#### Saved entries
---*---

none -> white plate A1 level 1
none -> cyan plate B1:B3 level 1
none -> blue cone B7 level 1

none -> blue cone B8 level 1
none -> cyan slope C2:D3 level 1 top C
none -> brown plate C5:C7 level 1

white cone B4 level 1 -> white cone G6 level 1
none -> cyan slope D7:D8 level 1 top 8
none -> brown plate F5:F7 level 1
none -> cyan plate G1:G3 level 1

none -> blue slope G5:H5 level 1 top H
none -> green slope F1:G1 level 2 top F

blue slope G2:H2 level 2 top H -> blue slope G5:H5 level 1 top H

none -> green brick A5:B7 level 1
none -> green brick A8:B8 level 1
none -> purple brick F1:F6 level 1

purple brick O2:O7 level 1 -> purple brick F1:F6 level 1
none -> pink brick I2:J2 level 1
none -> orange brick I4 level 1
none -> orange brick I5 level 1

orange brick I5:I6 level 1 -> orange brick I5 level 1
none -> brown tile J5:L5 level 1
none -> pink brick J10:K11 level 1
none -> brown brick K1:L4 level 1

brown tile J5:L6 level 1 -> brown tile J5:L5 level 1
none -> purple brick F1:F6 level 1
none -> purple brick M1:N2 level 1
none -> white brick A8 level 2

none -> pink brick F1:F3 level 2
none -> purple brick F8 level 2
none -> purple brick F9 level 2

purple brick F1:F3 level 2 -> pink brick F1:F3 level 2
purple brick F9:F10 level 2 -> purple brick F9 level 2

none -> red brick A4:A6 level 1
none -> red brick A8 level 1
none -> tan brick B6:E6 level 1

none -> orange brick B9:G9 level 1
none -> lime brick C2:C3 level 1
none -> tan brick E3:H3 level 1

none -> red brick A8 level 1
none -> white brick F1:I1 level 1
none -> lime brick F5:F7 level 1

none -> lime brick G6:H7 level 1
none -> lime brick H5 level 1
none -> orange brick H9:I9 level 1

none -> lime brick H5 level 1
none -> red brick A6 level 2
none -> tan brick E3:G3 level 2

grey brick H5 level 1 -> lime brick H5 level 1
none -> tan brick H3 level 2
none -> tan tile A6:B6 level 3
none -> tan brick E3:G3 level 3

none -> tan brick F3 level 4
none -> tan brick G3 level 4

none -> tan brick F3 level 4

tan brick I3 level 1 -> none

---*---

#### What the task asks
Check each line above for the string "cone" and show the ones that have it.

#### Solved problem
none -> blue cone B7 level 1
none -> blue cone B8 level 1
white cone B4 level 1 -> white cone G6 level 1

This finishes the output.